Goal of the exercise :: Copy out every line of the listing below word for word, leaving out the pictures.

Dataset items:
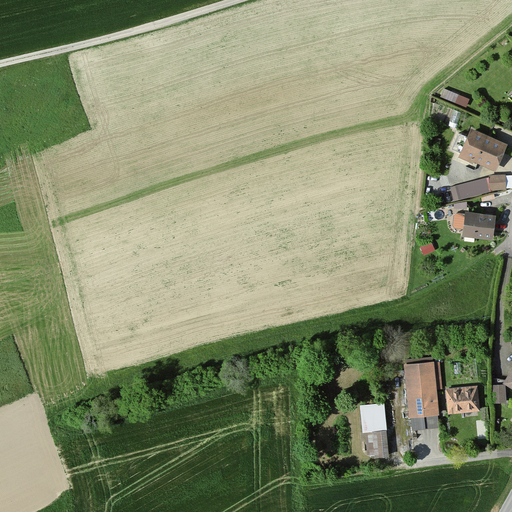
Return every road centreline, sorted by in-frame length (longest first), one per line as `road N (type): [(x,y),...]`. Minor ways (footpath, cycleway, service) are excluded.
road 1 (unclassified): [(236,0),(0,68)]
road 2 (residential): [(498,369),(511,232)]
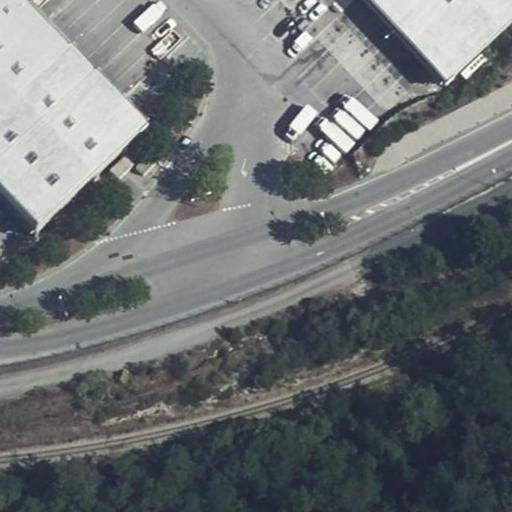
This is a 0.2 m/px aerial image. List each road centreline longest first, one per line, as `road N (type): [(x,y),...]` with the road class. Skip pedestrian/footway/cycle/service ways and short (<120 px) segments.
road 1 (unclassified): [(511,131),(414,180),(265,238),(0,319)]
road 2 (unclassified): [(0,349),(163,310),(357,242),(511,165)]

Task solution ::
Return every road centreline, sorted by in-frame length (longest first), one per line as `road N (type): [(x,y),...]`. Minor ways (footpath, cycleway, service) are excluded.
road 1 (unclassified): [(236,0),(0,68)]
road 2 (residential): [(498,369),(511,232)]
This is a 0.2 m/px aerial image. List each road centreline longest first, one per line, as `road N (type): [(x,y),...]` with the road class. Skip pedestrian/footway/cycle/service ways and short (<120 px) segments.
road 1 (unclassified): [(511,131),(414,180),(265,238),(0,319)]
road 2 (unclassified): [(0,349),(163,310),(357,242),(511,165)]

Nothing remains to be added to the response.